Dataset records
━━━━━━

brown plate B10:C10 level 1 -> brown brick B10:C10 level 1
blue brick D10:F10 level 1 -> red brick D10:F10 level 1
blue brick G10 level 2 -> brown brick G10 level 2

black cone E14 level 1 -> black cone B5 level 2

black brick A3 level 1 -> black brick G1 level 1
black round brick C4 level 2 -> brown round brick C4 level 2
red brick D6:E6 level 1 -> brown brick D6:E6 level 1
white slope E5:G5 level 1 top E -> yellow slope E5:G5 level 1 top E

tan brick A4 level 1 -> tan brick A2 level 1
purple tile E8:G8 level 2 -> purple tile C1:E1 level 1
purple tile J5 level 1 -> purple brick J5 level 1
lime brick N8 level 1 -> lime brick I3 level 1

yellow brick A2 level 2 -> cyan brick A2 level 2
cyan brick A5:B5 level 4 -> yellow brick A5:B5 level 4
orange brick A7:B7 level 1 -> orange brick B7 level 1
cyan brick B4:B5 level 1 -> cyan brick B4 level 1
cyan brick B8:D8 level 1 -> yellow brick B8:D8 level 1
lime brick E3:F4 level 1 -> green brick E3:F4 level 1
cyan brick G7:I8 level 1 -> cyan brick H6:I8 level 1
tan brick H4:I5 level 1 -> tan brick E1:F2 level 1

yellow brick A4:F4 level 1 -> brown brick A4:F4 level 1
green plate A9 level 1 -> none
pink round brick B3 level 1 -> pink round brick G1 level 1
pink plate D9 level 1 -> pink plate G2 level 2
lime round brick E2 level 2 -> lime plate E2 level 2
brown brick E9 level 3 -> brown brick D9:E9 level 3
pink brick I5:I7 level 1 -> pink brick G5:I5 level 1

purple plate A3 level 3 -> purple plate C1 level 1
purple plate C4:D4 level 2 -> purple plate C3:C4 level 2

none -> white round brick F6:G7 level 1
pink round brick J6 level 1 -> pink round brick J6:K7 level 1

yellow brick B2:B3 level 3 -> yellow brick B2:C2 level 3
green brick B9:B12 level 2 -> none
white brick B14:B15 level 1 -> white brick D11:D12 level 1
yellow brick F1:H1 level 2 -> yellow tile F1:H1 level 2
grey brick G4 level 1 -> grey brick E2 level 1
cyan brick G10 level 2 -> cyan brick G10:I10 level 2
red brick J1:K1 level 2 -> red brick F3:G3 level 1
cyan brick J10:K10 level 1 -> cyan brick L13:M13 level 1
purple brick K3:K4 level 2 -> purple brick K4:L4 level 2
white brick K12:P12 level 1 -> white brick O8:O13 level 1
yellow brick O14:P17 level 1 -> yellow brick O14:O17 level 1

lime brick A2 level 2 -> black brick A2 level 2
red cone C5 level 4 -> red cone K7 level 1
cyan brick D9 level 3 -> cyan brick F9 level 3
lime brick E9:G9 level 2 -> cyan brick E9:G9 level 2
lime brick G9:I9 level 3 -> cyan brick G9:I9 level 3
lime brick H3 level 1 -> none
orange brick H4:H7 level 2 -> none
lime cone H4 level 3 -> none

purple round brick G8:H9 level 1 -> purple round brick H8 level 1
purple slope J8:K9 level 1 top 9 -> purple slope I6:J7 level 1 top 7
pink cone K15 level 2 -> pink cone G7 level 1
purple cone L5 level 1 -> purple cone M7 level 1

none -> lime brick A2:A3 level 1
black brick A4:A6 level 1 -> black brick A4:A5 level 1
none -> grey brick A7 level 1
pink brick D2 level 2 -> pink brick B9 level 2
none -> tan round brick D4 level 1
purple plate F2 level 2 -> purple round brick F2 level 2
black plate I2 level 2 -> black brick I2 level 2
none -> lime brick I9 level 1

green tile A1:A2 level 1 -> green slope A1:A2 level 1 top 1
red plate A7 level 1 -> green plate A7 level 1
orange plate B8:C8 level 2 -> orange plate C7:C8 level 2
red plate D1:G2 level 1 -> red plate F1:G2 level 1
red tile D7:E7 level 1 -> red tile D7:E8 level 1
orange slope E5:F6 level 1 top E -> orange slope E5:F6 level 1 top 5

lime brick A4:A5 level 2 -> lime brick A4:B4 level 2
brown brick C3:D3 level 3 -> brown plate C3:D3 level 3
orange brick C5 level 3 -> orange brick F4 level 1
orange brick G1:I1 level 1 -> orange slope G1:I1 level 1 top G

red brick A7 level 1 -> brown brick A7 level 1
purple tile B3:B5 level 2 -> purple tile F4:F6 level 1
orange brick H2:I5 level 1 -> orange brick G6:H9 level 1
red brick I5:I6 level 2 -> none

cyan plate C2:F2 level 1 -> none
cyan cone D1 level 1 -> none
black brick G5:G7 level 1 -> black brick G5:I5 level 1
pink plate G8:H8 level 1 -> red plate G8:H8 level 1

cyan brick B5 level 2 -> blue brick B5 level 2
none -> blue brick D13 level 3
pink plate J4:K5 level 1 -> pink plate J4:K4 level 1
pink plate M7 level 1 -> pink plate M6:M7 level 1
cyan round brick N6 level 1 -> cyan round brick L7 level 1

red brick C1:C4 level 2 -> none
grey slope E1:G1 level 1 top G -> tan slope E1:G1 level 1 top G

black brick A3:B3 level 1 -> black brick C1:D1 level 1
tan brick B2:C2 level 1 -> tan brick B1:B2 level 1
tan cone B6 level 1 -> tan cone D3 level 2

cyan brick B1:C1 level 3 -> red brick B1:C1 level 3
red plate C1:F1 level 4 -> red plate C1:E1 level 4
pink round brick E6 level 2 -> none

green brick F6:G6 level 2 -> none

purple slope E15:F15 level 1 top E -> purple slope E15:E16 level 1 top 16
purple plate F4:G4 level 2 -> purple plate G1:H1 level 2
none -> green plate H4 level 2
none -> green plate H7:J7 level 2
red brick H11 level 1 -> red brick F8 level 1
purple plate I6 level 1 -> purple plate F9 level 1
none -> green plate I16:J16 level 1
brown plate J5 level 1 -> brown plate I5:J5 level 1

━━━━━━

[Prompt]
Nothing may be dropped or altered; repeat every record in full.

[Solved exercise]
brown plate B10:C10 level 1 -> brown brick B10:C10 level 1
blue brick D10:F10 level 1 -> red brick D10:F10 level 1
blue brick G10 level 2 -> brown brick G10 level 2

black cone E14 level 1 -> black cone B5 level 2

black brick A3 level 1 -> black brick G1 level 1
black round brick C4 level 2 -> brown round brick C4 level 2
red brick D6:E6 level 1 -> brown brick D6:E6 level 1
white slope E5:G5 level 1 top E -> yellow slope E5:G5 level 1 top E

tan brick A4 level 1 -> tan brick A2 level 1
purple tile E8:G8 level 2 -> purple tile C1:E1 level 1
purple tile J5 level 1 -> purple brick J5 level 1
lime brick N8 level 1 -> lime brick I3 level 1

yellow brick A2 level 2 -> cyan brick A2 level 2
cyan brick A5:B5 level 4 -> yellow brick A5:B5 level 4
orange brick A7:B7 level 1 -> orange brick B7 level 1
cyan brick B4:B5 level 1 -> cyan brick B4 level 1
cyan brick B8:D8 level 1 -> yellow brick B8:D8 level 1
lime brick E3:F4 level 1 -> green brick E3:F4 level 1
cyan brick G7:I8 level 1 -> cyan brick H6:I8 level 1
tan brick H4:I5 level 1 -> tan brick E1:F2 level 1

yellow brick A4:F4 level 1 -> brown brick A4:F4 level 1
green plate A9 level 1 -> none
pink round brick B3 level 1 -> pink round brick G1 level 1
pink plate D9 level 1 -> pink plate G2 level 2
lime round brick E2 level 2 -> lime plate E2 level 2
brown brick E9 level 3 -> brown brick D9:E9 level 3
pink brick I5:I7 level 1 -> pink brick G5:I5 level 1

purple plate A3 level 3 -> purple plate C1 level 1
purple plate C4:D4 level 2 -> purple plate C3:C4 level 2

none -> white round brick F6:G7 level 1
pink round brick J6 level 1 -> pink round brick J6:K7 level 1

yellow brick B2:B3 level 3 -> yellow brick B2:C2 level 3
green brick B9:B12 level 2 -> none
white brick B14:B15 level 1 -> white brick D11:D12 level 1
yellow brick F1:H1 level 2 -> yellow tile F1:H1 level 2
grey brick G4 level 1 -> grey brick E2 level 1
cyan brick G10 level 2 -> cyan brick G10:I10 level 2
red brick J1:K1 level 2 -> red brick F3:G3 level 1
cyan brick J10:K10 level 1 -> cyan brick L13:M13 level 1
purple brick K3:K4 level 2 -> purple brick K4:L4 level 2
white brick K12:P12 level 1 -> white brick O8:O13 level 1
yellow brick O14:P17 level 1 -> yellow brick O14:O17 level 1

lime brick A2 level 2 -> black brick A2 level 2
red cone C5 level 4 -> red cone K7 level 1
cyan brick D9 level 3 -> cyan brick F9 level 3
lime brick E9:G9 level 2 -> cyan brick E9:G9 level 2
lime brick G9:I9 level 3 -> cyan brick G9:I9 level 3
lime brick H3 level 1 -> none
orange brick H4:H7 level 2 -> none
lime cone H4 level 3 -> none

purple round brick G8:H9 level 1 -> purple round brick H8 level 1
purple slope J8:K9 level 1 top 9 -> purple slope I6:J7 level 1 top 7
pink cone K15 level 2 -> pink cone G7 level 1
purple cone L5 level 1 -> purple cone M7 level 1

none -> lime brick A2:A3 level 1
black brick A4:A6 level 1 -> black brick A4:A5 level 1
none -> grey brick A7 level 1
pink brick D2 level 2 -> pink brick B9 level 2
none -> tan round brick D4 level 1
purple plate F2 level 2 -> purple round brick F2 level 2
black plate I2 level 2 -> black brick I2 level 2
none -> lime brick I9 level 1

green tile A1:A2 level 1 -> green slope A1:A2 level 1 top 1
red plate A7 level 1 -> green plate A7 level 1
orange plate B8:C8 level 2 -> orange plate C7:C8 level 2
red plate D1:G2 level 1 -> red plate F1:G2 level 1
red tile D7:E7 level 1 -> red tile D7:E8 level 1
orange slope E5:F6 level 1 top E -> orange slope E5:F6 level 1 top 5

lime brick A4:A5 level 2 -> lime brick A4:B4 level 2
brown brick C3:D3 level 3 -> brown plate C3:D3 level 3
orange brick C5 level 3 -> orange brick F4 level 1
orange brick G1:I1 level 1 -> orange slope G1:I1 level 1 top G

red brick A7 level 1 -> brown brick A7 level 1
purple tile B3:B5 level 2 -> purple tile F4:F6 level 1
orange brick H2:I5 level 1 -> orange brick G6:H9 level 1
red brick I5:I6 level 2 -> none

cyan plate C2:F2 level 1 -> none
cyan cone D1 level 1 -> none
black brick G5:G7 level 1 -> black brick G5:I5 level 1
pink plate G8:H8 level 1 -> red plate G8:H8 level 1

cyan brick B5 level 2 -> blue brick B5 level 2
none -> blue brick D13 level 3
pink plate J4:K5 level 1 -> pink plate J4:K4 level 1
pink plate M7 level 1 -> pink plate M6:M7 level 1
cyan round brick N6 level 1 -> cyan round brick L7 level 1

red brick C1:C4 level 2 -> none
grey slope E1:G1 level 1 top G -> tan slope E1:G1 level 1 top G

black brick A3:B3 level 1 -> black brick C1:D1 level 1
tan brick B2:C2 level 1 -> tan brick B1:B2 level 1
tan cone B6 level 1 -> tan cone D3 level 2

cyan brick B1:C1 level 3 -> red brick B1:C1 level 3
red plate C1:F1 level 4 -> red plate C1:E1 level 4
pink round brick E6 level 2 -> none

green brick F6:G6 level 2 -> none

purple slope E15:F15 level 1 top E -> purple slope E15:E16 level 1 top 16
purple plate F4:G4 level 2 -> purple plate G1:H1 level 2
none -> green plate H4 level 2
none -> green plate H7:J7 level 2
red brick H11 level 1 -> red brick F8 level 1
purple plate I6 level 1 -> purple plate F9 level 1
none -> green plate I16:J16 level 1
brown plate J5 level 1 -> brown plate I5:J5 level 1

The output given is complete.